▶ _Work request_
The only thing to report is how many lines of the data contain the word "watering".

(Image sets with object changes)

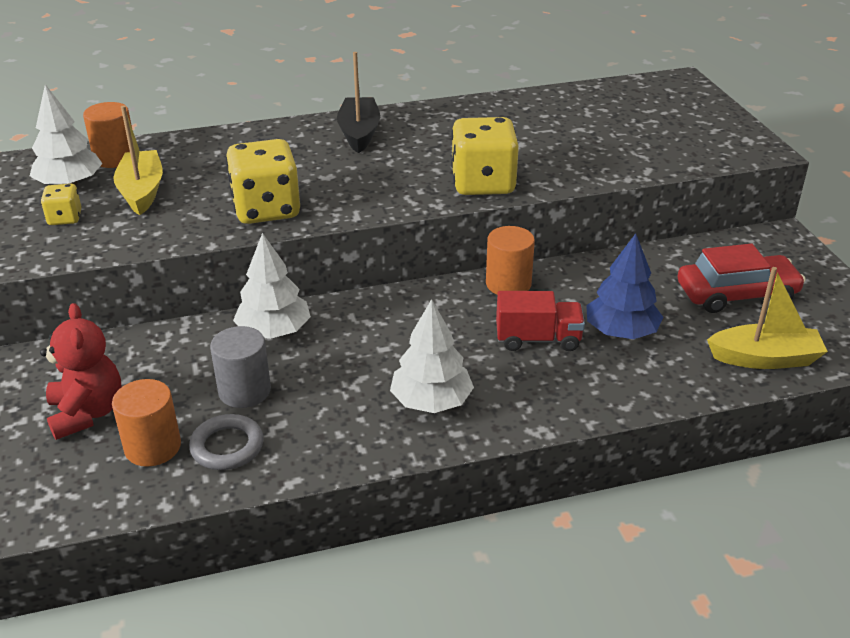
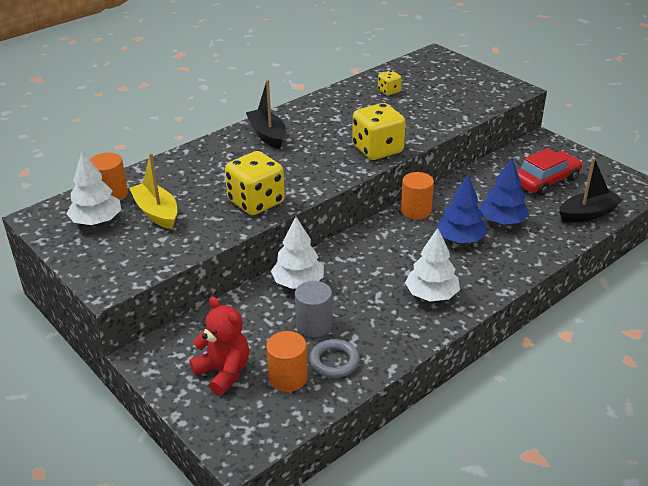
camera: 25 degrees left, 0 degrees up
yellow dice [41,184,81,225] -> yellow dice moved to [378,70,401,95]
red truck [496,291,585,351] -> blue tree [436,175,487,243]
yellow boat [707,267,828,369] -> black boat [559,158,623,223]

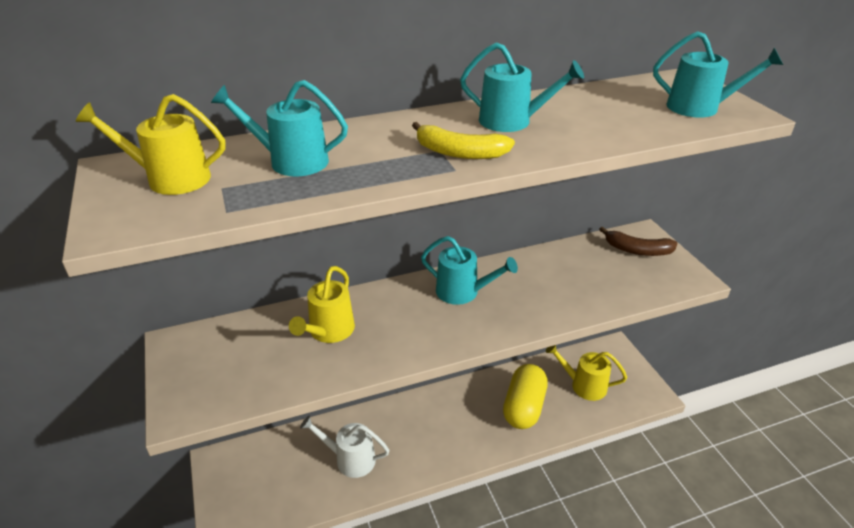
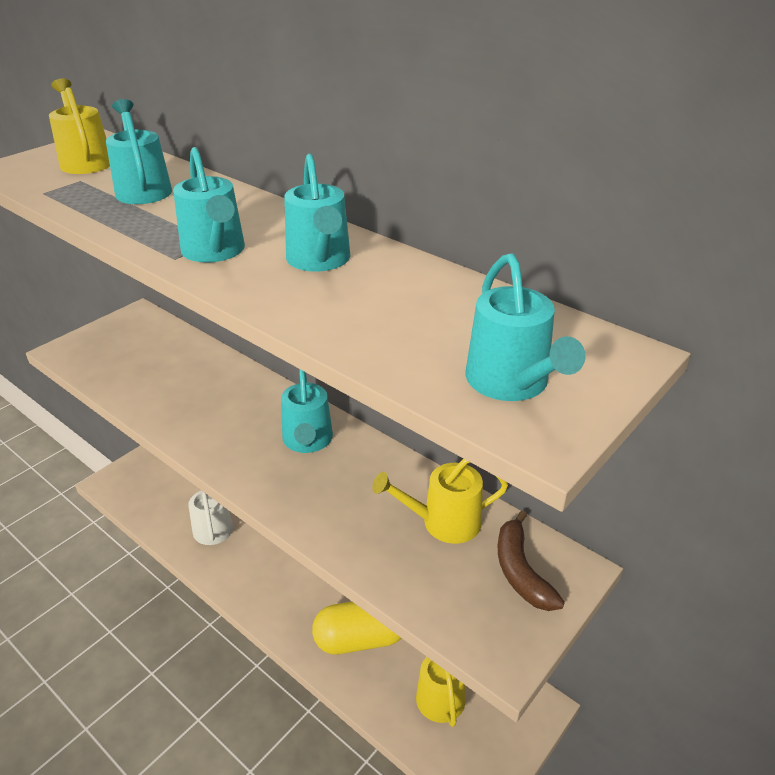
camera: 60 degrees right, 0 degrees up
yellow watering can [289,266,355,343] -> yellow watering can moved to [372,459,508,544]
yellow banana [412,122,515,159] -> turquoise watering can [173,147,245,263]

▶ _Response_
2